(Stored items)
BEGIN

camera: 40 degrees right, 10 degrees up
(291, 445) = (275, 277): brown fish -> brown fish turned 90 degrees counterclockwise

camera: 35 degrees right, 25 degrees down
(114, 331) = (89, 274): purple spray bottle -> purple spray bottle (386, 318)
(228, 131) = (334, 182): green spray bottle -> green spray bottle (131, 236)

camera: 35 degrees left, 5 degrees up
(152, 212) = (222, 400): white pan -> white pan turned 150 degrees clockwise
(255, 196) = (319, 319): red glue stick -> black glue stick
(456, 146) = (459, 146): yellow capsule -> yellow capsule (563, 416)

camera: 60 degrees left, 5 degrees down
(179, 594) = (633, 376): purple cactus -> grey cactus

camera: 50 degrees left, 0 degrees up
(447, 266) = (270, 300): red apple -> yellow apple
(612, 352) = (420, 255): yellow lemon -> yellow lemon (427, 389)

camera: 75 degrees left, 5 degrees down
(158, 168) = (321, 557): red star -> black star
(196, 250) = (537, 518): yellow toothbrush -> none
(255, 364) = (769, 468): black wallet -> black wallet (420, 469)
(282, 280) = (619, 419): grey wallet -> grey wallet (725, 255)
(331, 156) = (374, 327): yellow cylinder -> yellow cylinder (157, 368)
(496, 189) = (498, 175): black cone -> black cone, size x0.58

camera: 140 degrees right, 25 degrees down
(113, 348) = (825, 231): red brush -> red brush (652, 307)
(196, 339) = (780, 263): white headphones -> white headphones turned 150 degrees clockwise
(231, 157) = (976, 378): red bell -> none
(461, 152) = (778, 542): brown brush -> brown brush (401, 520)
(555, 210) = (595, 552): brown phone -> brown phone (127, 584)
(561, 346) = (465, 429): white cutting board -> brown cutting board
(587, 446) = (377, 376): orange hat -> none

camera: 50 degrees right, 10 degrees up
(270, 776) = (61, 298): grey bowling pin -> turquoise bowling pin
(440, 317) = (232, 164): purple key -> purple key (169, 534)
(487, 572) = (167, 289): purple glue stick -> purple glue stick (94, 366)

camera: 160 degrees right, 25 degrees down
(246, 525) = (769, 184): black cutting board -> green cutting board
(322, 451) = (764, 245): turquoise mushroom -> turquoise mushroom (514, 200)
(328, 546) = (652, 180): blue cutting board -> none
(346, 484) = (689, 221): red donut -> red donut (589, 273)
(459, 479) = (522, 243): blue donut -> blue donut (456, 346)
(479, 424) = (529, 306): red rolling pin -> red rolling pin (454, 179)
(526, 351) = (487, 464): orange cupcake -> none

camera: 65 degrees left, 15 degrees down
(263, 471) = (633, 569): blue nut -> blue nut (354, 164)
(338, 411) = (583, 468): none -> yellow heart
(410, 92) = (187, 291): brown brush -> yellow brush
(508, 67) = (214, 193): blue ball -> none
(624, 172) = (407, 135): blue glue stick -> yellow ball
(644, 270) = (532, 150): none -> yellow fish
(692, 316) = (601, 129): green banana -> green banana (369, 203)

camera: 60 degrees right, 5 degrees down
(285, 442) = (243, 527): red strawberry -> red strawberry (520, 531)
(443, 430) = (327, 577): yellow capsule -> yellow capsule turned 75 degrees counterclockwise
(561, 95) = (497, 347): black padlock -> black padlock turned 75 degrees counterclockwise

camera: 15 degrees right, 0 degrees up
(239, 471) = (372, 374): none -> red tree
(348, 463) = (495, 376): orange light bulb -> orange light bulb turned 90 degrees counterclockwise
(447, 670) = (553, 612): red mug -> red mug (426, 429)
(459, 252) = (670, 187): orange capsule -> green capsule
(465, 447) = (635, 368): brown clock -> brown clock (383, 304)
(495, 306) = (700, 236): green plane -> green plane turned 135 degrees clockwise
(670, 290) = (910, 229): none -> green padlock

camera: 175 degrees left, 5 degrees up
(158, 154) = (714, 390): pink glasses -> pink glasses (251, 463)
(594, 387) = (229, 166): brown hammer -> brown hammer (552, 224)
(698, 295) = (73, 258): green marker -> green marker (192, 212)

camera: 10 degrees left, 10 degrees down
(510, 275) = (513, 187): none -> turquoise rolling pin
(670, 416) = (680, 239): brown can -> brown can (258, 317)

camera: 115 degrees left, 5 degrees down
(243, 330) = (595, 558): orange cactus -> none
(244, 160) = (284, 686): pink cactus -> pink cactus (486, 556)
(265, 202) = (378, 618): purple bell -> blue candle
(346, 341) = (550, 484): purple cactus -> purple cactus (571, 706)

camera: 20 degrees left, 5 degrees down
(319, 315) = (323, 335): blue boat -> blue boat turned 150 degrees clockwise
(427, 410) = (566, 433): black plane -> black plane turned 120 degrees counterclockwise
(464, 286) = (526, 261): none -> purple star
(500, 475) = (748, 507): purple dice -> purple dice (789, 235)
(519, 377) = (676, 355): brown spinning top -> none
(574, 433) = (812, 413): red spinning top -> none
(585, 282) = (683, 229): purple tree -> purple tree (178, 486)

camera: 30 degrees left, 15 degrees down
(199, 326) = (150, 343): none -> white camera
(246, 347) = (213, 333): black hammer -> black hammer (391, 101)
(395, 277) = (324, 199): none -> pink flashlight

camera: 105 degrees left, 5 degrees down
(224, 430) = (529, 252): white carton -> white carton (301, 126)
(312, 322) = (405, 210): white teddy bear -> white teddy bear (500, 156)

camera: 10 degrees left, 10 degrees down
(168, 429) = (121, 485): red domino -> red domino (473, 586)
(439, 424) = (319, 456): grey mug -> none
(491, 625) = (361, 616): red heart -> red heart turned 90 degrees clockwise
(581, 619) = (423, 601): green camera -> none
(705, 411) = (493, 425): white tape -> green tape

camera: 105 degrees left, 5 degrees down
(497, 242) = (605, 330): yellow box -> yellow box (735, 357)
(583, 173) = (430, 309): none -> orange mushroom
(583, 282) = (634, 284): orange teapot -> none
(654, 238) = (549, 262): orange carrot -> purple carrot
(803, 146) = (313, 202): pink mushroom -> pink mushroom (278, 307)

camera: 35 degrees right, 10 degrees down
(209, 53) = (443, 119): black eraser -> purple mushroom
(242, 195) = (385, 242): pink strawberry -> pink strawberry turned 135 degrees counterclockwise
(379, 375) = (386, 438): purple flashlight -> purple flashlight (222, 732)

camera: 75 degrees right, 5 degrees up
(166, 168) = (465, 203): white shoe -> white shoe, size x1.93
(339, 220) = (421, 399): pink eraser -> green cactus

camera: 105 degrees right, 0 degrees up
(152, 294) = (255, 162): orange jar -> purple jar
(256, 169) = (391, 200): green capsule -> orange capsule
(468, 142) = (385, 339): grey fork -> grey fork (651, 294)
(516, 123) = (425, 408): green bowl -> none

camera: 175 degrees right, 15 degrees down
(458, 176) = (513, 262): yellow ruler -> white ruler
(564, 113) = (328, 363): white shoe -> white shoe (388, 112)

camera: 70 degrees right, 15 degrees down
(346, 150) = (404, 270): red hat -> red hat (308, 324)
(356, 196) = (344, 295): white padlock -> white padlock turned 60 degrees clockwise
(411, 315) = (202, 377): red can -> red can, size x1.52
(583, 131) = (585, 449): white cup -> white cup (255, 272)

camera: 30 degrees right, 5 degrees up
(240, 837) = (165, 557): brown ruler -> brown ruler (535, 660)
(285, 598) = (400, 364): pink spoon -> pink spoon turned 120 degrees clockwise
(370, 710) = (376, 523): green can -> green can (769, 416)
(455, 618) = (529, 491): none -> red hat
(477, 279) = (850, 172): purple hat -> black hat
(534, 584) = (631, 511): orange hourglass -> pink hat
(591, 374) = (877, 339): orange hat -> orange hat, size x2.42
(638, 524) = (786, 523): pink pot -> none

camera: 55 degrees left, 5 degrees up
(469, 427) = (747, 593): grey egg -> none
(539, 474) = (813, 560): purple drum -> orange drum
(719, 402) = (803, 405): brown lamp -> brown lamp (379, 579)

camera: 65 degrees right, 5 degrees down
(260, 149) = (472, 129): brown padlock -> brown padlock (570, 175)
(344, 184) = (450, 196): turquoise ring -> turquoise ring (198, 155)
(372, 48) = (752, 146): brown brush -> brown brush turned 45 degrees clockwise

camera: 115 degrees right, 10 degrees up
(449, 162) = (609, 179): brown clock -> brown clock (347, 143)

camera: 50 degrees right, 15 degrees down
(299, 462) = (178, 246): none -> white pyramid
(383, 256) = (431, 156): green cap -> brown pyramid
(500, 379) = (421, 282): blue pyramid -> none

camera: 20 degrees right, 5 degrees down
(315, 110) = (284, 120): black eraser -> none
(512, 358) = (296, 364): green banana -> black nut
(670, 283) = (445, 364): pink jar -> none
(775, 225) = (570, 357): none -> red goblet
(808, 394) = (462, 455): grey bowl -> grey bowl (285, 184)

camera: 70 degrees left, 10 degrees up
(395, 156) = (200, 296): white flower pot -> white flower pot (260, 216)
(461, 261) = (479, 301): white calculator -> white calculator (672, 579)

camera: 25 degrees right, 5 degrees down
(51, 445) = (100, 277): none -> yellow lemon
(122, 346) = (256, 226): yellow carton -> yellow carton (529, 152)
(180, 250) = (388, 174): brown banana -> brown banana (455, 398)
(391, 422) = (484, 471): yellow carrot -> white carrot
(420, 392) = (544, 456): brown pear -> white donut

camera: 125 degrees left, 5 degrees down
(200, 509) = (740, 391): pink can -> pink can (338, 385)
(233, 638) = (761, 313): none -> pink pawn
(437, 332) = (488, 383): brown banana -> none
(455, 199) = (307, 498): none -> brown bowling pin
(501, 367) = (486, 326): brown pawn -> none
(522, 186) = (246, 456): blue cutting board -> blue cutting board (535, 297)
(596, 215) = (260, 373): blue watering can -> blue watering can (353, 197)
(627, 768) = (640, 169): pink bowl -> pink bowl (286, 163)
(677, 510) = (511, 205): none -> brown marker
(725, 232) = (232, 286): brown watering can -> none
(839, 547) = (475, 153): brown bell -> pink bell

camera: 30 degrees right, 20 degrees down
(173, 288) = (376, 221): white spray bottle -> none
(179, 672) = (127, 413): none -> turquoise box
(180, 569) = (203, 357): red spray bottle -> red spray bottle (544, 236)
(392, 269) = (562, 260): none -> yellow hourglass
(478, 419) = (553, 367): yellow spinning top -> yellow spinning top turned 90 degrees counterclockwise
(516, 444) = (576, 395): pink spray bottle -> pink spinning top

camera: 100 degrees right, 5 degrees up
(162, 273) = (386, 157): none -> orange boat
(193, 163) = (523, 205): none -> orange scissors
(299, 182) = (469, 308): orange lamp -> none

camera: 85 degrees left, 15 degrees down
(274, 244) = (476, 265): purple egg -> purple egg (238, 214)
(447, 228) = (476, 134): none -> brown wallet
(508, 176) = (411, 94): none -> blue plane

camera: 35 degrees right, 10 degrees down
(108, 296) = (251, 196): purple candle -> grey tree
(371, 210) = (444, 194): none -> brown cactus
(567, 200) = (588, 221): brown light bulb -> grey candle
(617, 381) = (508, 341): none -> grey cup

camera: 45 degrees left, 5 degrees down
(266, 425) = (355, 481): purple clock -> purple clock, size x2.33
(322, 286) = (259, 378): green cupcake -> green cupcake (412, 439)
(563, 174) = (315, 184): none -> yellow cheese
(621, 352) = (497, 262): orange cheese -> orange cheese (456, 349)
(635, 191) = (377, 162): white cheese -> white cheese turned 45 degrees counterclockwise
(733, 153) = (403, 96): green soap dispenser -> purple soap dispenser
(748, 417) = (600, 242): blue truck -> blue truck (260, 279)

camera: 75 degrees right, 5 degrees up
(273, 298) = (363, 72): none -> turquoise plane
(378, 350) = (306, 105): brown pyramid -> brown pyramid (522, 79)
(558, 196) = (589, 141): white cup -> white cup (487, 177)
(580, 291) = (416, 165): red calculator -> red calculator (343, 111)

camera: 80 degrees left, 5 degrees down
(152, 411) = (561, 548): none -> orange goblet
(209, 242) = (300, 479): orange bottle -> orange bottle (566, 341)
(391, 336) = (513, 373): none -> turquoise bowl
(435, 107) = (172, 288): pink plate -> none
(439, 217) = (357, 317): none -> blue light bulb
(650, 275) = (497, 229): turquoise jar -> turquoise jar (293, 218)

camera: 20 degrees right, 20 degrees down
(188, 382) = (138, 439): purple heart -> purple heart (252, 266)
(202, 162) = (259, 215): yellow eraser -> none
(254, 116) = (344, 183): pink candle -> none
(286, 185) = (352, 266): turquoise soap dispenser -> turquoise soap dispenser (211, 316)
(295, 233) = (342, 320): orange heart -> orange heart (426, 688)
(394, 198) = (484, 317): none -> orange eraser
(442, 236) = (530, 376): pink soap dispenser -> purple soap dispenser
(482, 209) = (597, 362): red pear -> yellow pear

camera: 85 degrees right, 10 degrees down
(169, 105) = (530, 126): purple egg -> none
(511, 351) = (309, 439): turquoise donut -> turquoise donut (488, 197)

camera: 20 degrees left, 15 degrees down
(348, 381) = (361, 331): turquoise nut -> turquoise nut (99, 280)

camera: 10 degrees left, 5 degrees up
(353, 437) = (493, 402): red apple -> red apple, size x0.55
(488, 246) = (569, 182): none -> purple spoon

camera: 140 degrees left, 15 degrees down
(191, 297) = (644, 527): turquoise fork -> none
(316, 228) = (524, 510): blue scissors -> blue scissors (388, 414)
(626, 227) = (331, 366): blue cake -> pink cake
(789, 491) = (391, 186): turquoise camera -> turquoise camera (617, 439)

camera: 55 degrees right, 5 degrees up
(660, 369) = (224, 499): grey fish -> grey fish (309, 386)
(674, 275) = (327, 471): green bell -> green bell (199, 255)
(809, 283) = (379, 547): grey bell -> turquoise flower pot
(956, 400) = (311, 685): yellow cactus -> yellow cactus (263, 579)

END

■ PROBLEM ■
From the records above, retype only the lines starting at the line that contains "(273, 298) = (363, 72): none" and ending at the line that contains "(482, 209) = (597, 362): red", both included.

■ YOUR RESPONSE ■
(273, 298) = (363, 72): none -> turquoise plane
(378, 350) = (306, 105): brown pyramid -> brown pyramid (522, 79)
(558, 196) = (589, 141): white cup -> white cup (487, 177)
(580, 291) = (416, 165): red calculator -> red calculator (343, 111)

camera: 80 degrees left, 5 degrees down
(152, 411) = (561, 548): none -> orange goblet
(209, 242) = (300, 479): orange bottle -> orange bottle (566, 341)
(391, 336) = (513, 373): none -> turquoise bowl
(435, 107) = (172, 288): pink plate -> none
(439, 217) = (357, 317): none -> blue light bulb
(650, 275) = (497, 229): turquoise jar -> turquoise jar (293, 218)

camera: 20 degrees right, 20 degrees down
(188, 382) = (138, 439): purple heart -> purple heart (252, 266)
(202, 162) = (259, 215): yellow eraser -> none
(254, 116) = (344, 183): pink candle -> none
(286, 185) = (352, 266): turquoise soap dispenser -> turquoise soap dispenser (211, 316)
(295, 233) = (342, 320): orange heart -> orange heart (426, 688)
(394, 198) = (484, 317): none -> orange eraser
(442, 236) = (530, 376): pink soap dispenser -> purple soap dispenser
(482, 209) = (597, 362): red pear -> yellow pear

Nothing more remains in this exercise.